>>

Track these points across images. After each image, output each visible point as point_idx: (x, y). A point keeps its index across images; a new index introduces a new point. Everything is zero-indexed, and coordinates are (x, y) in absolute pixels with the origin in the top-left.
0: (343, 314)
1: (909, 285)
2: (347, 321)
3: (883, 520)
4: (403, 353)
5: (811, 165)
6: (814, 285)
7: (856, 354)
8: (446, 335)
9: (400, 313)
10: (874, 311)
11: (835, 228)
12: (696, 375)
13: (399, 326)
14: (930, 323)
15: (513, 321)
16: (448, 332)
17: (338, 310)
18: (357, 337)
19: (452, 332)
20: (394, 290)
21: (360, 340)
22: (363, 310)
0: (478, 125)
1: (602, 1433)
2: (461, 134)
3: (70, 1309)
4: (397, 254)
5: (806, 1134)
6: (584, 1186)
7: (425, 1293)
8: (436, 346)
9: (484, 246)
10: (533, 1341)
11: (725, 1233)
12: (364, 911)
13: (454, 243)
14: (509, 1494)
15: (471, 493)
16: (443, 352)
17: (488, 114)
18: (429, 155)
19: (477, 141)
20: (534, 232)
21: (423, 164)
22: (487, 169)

<<

• TAREA A REALIZAR:
¿Qué líneas del material contienen la cadena "indexed"? Enuméralas copiándolas completas y ten en cuenta que se distinguen mayúsculas y minúsculas.

• RESULTADO OBTENIDO:
Track these points across images. After each image, output each visible point as point_idx: (x, y). A point keeps its index across images; a new index introduces a new point. Everything is zero-indexed, and coordinates are (x, y) in absolute pixels with the origin in the top-left.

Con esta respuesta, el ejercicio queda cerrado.